From the listing below, work out how many lines contain "coloured"; the answer is that number and nothing more.

Given data →
• • • •

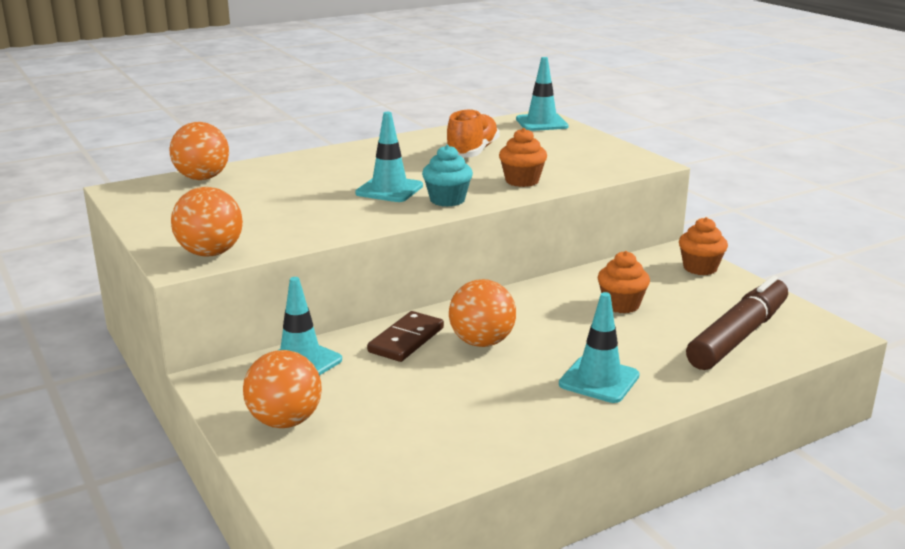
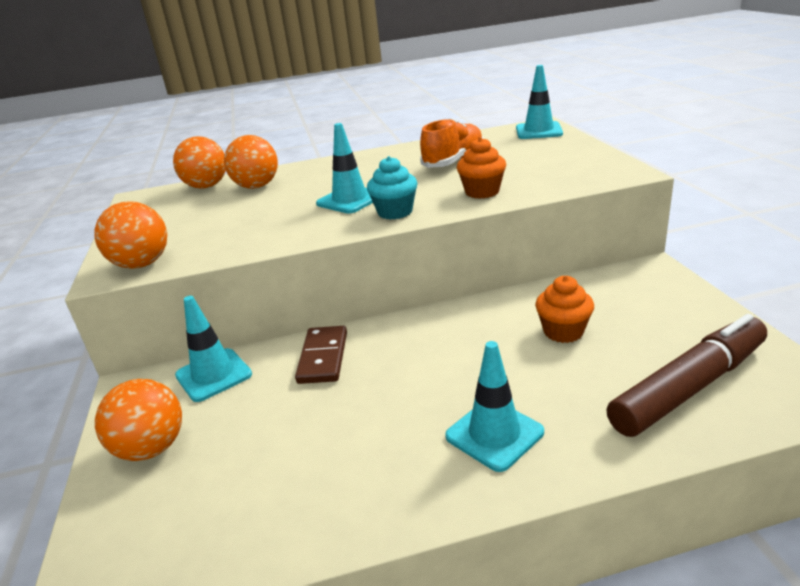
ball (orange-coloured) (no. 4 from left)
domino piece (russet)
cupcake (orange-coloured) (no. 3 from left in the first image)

• • • •

Task answer →
2